# [Your task]
All entries are to be reproduced exactly; the pictures are to be omitted.

# [Data for review]

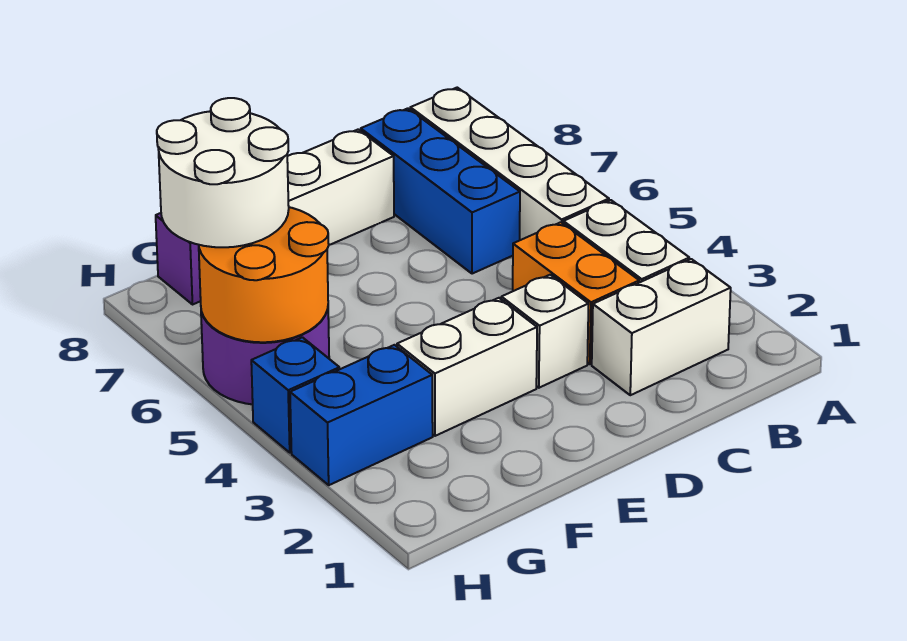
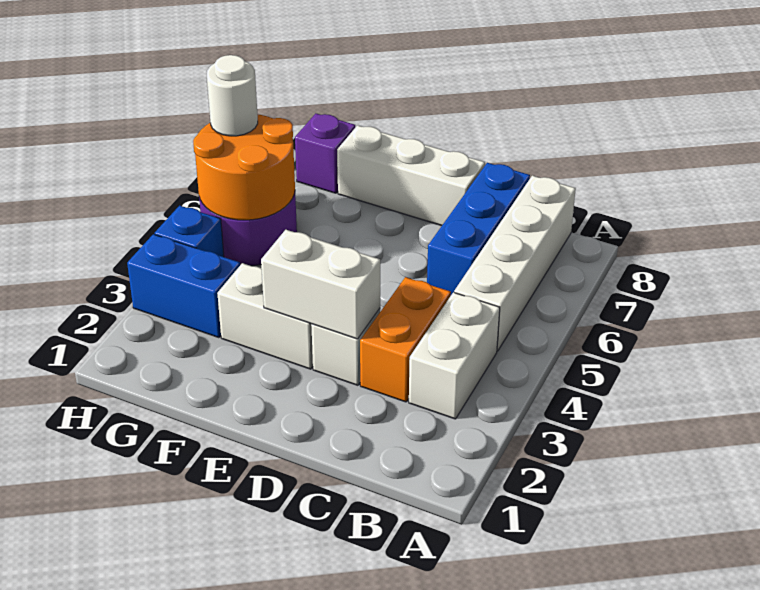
white brick B2:C2 level 1 -> white brick D3:E3 level 2
white round brick G6:H7 level 3 -> white round brick H6 level 3

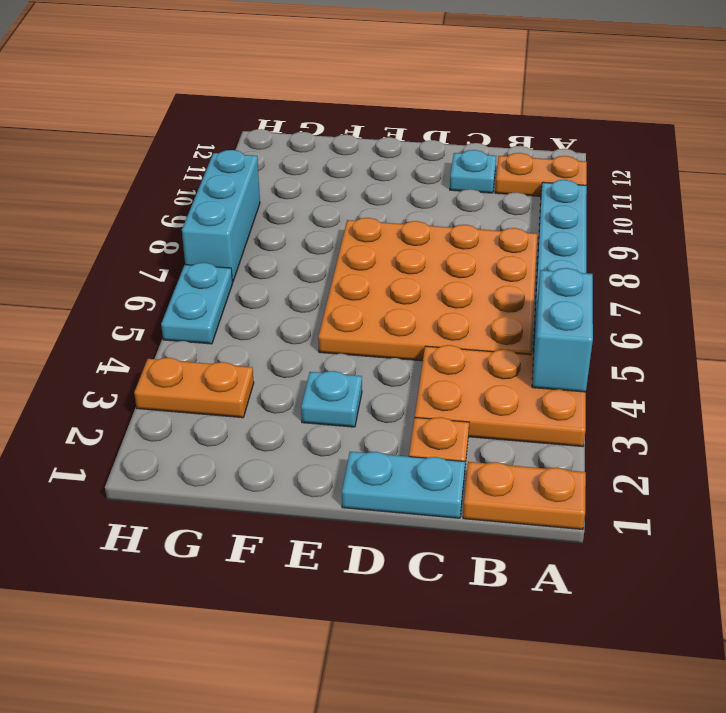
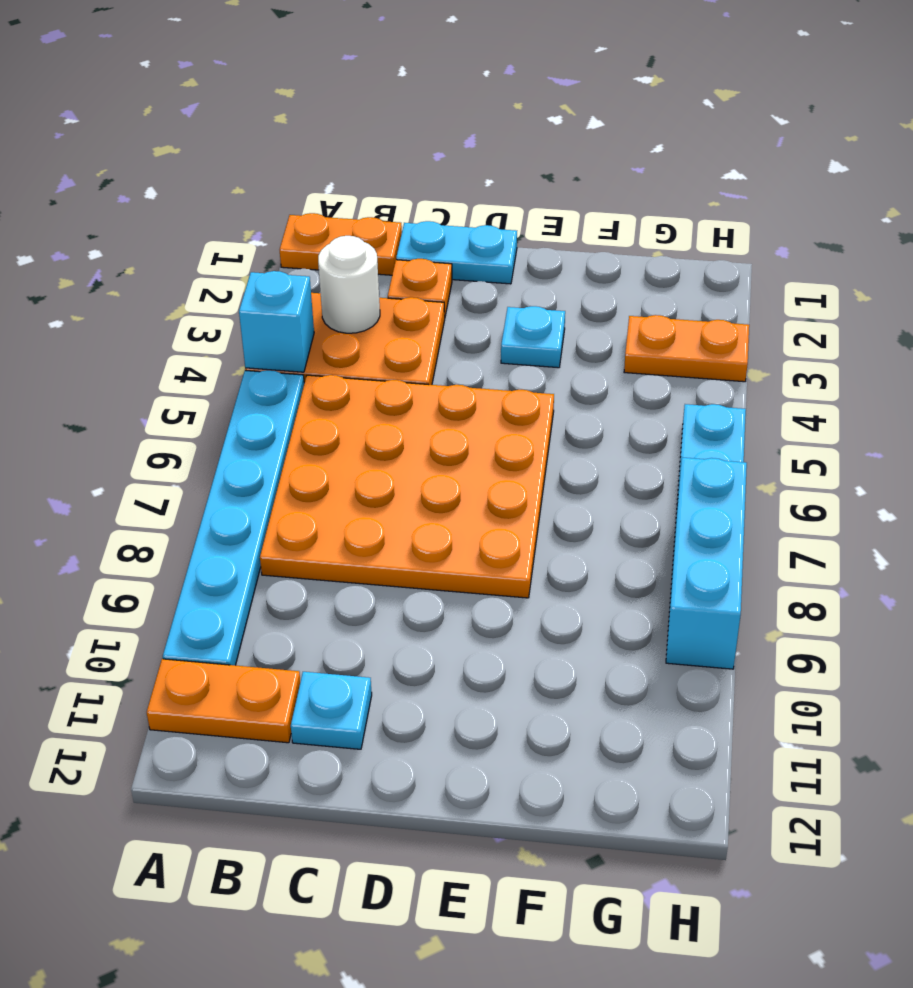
cyan brick A4:A5 level 2 -> cyan brick A4 level 2
none -> white round brick B3 level 2

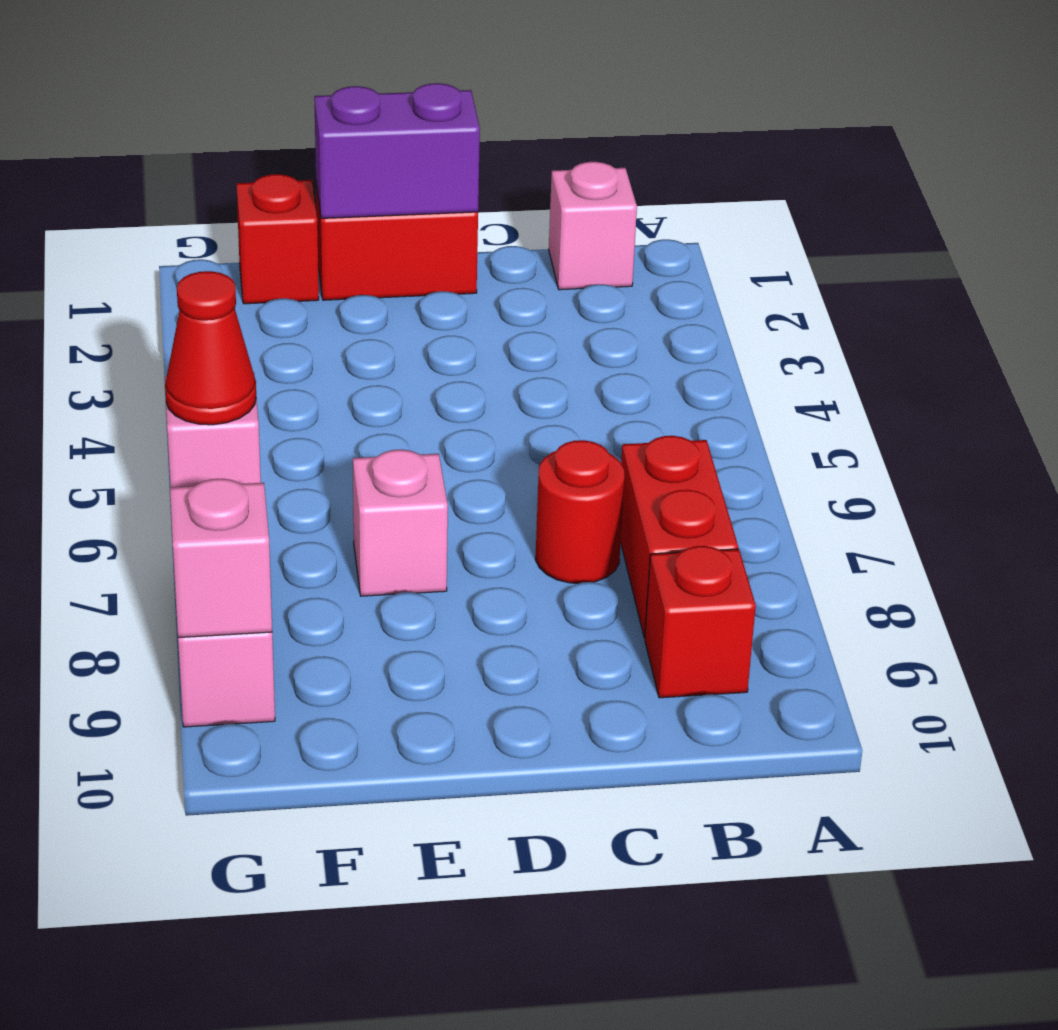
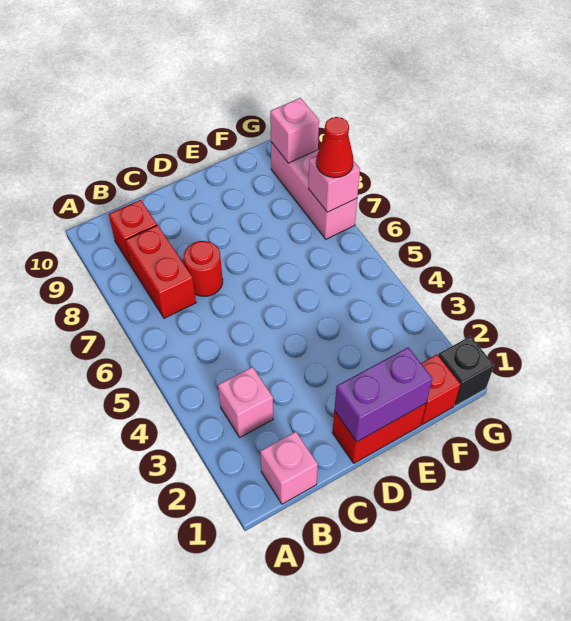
pink brick E7 level 1 -> pink brick B3 level 1
none -> black brick G1 level 1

# [Exercise answer]
white brick B2:C2 level 1 -> white brick D3:E3 level 2
white round brick G6:H7 level 3 -> white round brick H6 level 3

cyan brick A4:A5 level 2 -> cyan brick A4 level 2
none -> white round brick B3 level 2

pink brick E7 level 1 -> pink brick B3 level 1
none -> black brick G1 level 1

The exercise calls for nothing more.